**Material shown:**
* * * *

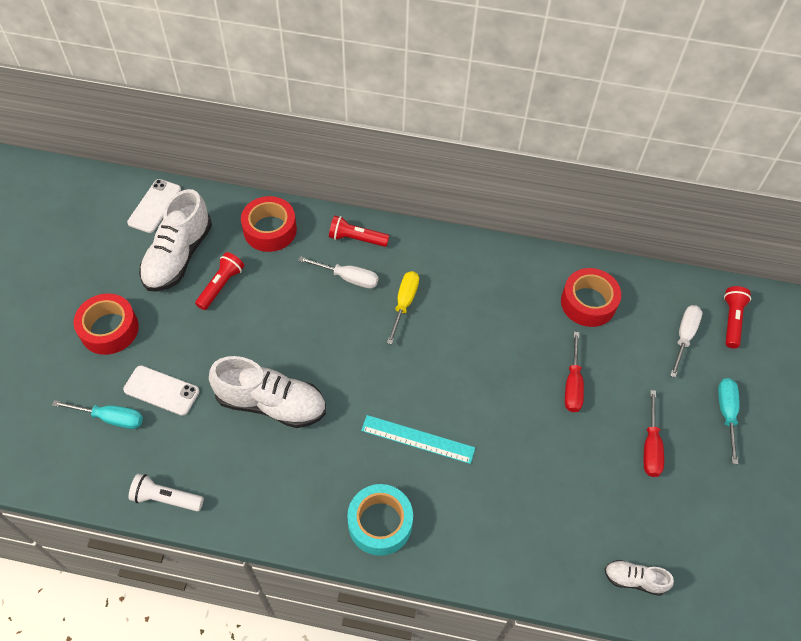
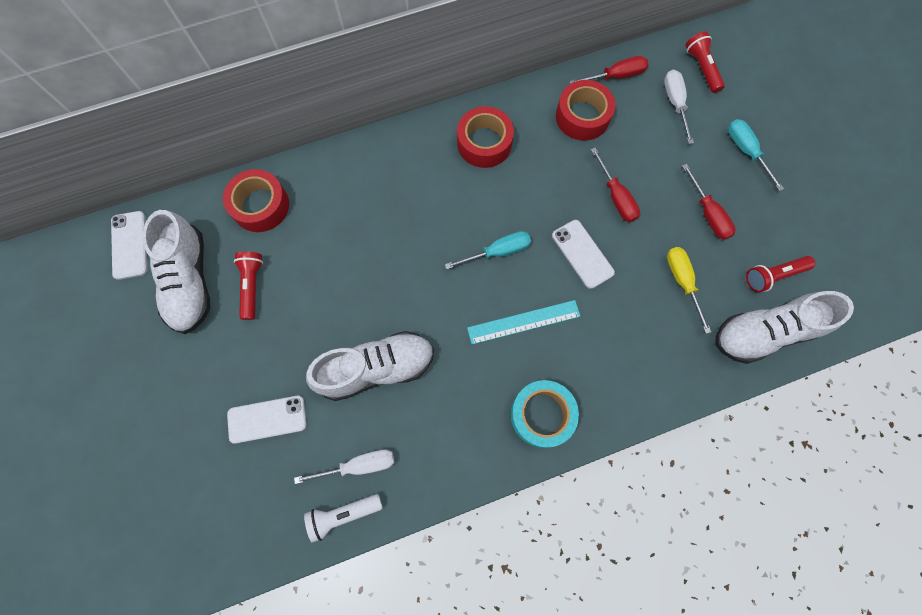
camera: 30 degrees left, 15 degrees up
turquoise screwdriver [52,400,143,429] -> turquoise screwdriver moved to [445,231,531,270]
red tape [74,293,139,355] -> red tape moved to [457,106,514,168]
white screwdriver [298,256,378,288] -> white screwdriver moved to [294,450,395,484]
red flashlight [329,215,389,247] -> red flashlight moved to [746,256,815,293]
yellow screwdriver [387,271,419,345] -> yellow screwdriver moved to [667,247,711,334]
white shoe [605,560,674,596] -> white shoe [716,291,854,364], size x2.00
none -> white phone [552,220,615,289]
none -> red screwdriver [570,56,649,83]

* * * *

Could you copy out every line in the listing where the word "none" appears?

none -> white phone [552,220,615,289]
none -> red screwdriver [570,56,649,83]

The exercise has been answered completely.